REQUIRED TASK:
Repeat the following lines exactly and nothing else: the line containing "mask_svg. Masks at 512×512." and each line after it through the end of the listing.

(Outline records)

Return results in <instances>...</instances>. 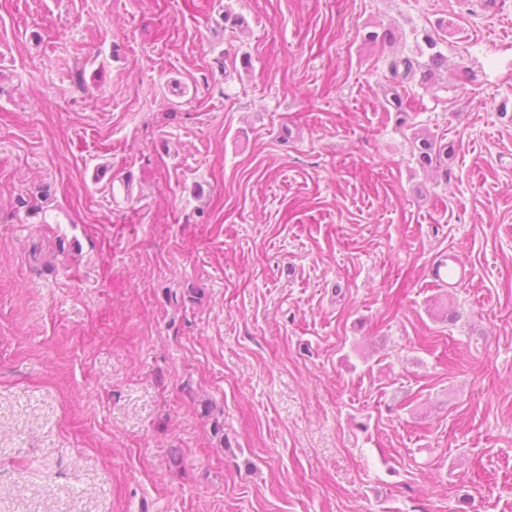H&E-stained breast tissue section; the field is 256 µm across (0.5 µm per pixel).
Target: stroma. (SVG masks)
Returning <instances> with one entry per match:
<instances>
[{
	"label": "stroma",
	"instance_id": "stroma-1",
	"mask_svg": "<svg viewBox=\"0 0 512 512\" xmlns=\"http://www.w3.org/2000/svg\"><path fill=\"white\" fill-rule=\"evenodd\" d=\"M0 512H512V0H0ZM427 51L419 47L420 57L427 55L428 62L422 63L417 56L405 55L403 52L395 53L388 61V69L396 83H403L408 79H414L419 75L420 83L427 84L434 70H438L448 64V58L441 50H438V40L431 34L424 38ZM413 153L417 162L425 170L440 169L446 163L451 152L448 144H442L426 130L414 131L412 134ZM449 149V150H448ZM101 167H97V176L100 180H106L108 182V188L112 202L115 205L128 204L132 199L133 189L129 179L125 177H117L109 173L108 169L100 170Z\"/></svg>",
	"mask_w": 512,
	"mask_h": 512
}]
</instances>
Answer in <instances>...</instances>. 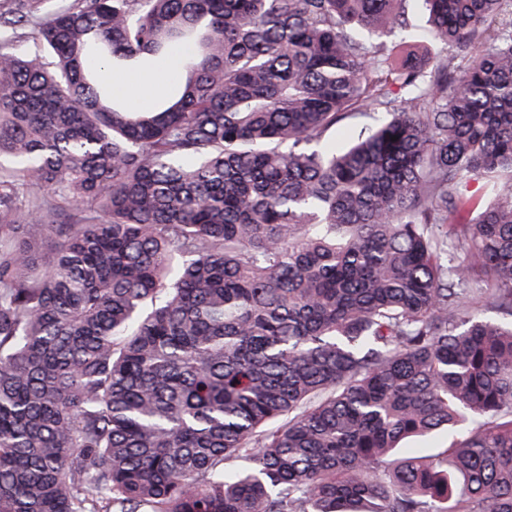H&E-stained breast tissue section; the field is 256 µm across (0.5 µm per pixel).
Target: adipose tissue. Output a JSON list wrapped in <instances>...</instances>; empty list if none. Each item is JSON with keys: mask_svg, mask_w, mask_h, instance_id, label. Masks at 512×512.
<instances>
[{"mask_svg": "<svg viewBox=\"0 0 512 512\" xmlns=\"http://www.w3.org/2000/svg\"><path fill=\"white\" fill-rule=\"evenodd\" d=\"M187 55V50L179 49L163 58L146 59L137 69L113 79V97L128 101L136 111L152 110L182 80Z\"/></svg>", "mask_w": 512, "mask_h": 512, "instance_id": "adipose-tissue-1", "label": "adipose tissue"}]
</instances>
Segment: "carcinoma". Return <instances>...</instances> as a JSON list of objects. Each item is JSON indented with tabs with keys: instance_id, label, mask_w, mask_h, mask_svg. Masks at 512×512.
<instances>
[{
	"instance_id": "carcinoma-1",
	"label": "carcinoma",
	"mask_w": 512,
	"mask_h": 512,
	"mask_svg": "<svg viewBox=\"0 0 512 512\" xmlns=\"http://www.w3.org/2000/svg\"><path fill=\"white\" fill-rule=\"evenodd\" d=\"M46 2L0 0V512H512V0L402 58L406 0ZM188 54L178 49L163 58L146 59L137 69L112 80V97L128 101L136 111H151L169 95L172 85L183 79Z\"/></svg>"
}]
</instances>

FULL ANSWER:
Segment: "carcinoma". Return <instances>...</instances> as a JSON list of objects. Each item is JSON indented with tabs with keys: instance_id, label, mask_w, mask_h, mask_svg. Masks at 512×512.
<instances>
[{
	"instance_id": "carcinoma-1",
	"label": "carcinoma",
	"mask_w": 512,
	"mask_h": 512,
	"mask_svg": "<svg viewBox=\"0 0 512 512\" xmlns=\"http://www.w3.org/2000/svg\"><path fill=\"white\" fill-rule=\"evenodd\" d=\"M46 2L0 0V512H512V0L402 58L406 0ZM188 54L178 49L163 58L146 59L137 69L112 80V97L128 101L136 111H151L169 95L172 85L183 79Z\"/></svg>"
}]
</instances>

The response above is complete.